(MATERIAL PROVIDED begins)

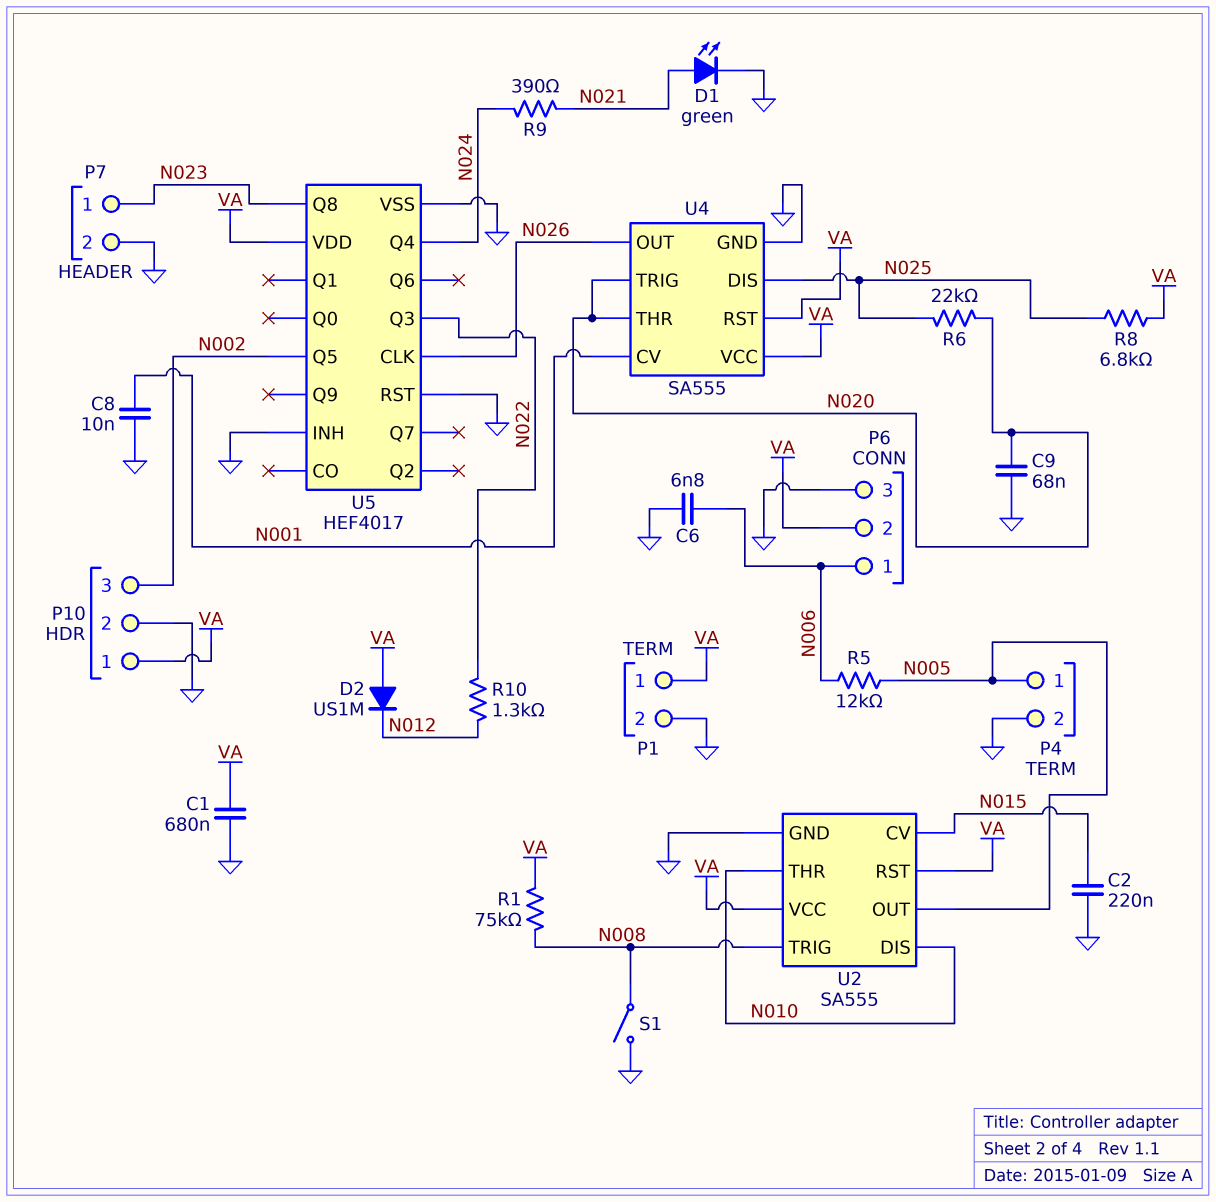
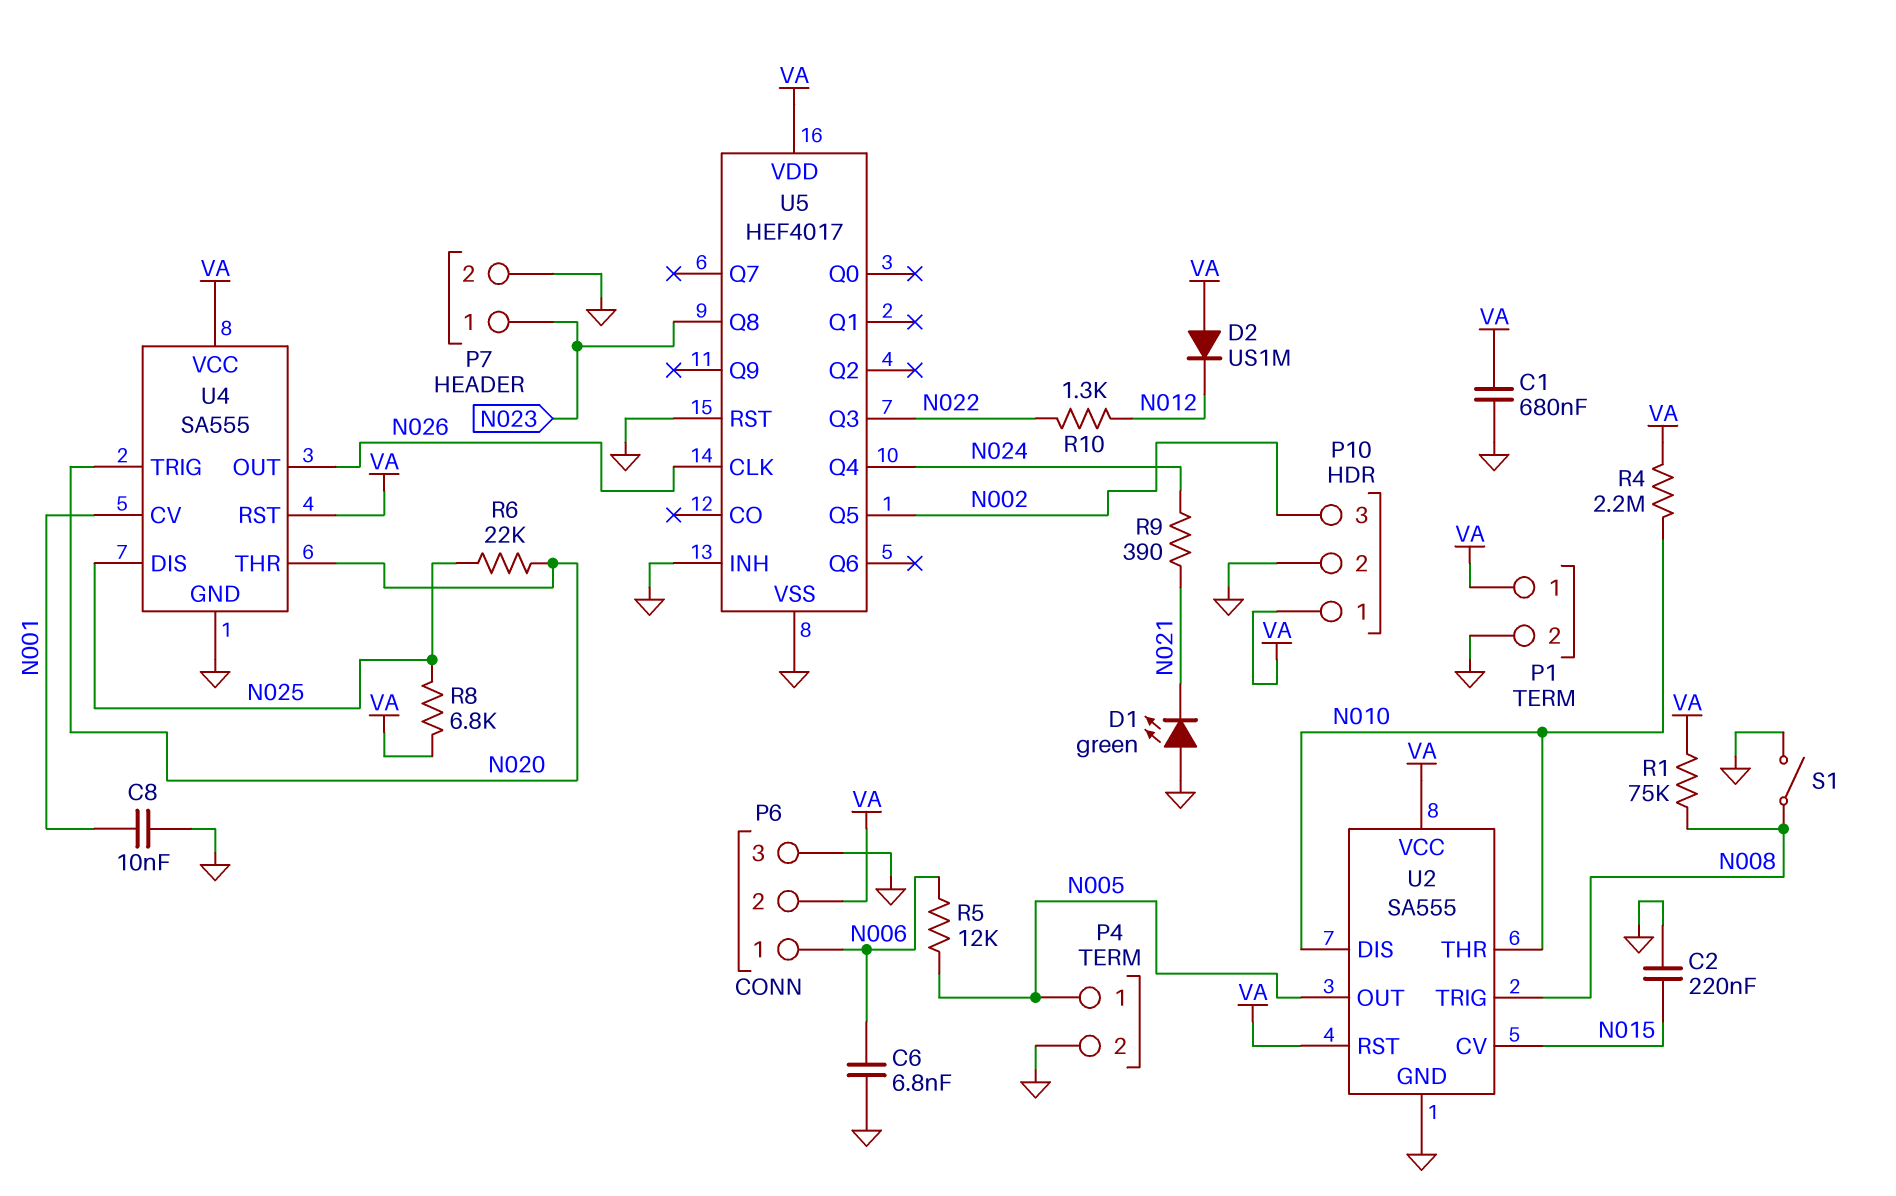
C9: 68nF (GND, N020) -> none
D1: LED green (A N021, K GND) -> LED green (A GND, K N021)
R4: none -> 2.2M (N010, VA)

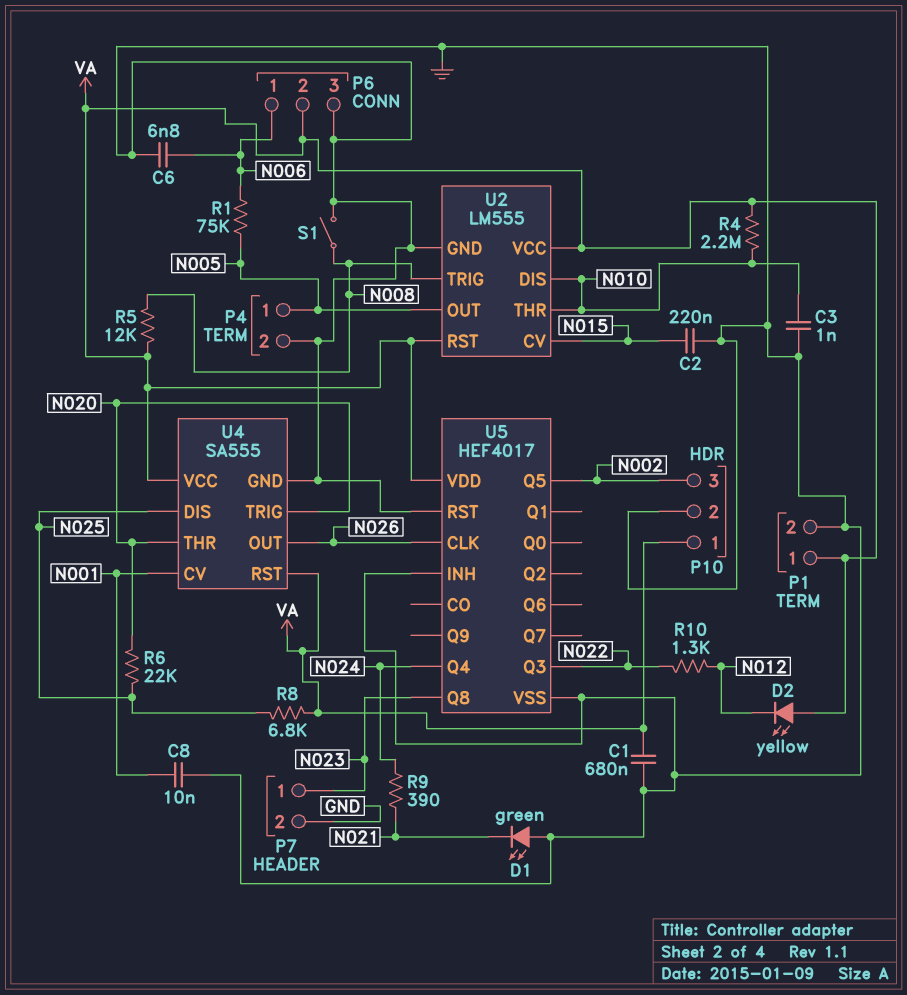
C3: none -> 1nF (GND, N010)
D2: diode US1M (A VA, K N012) -> LED yellow (A VA, K N012)
R1: 75k (N008, VA) -> 75k (N005, N006)
R5: 12k (N005, N006) -> 12k (N008, VA)
U2: SA555 -> LM555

(MATERIAL PROVIDED ends)

### TASK GOAL
In the entries above, identify each line that includes the string "none", then copy it.

### YOUR RESPONSE
C9: 68nF (GND, N020) -> none
R4: none -> 2.2M (N010, VA)
C3: none -> 1nF (GND, N010)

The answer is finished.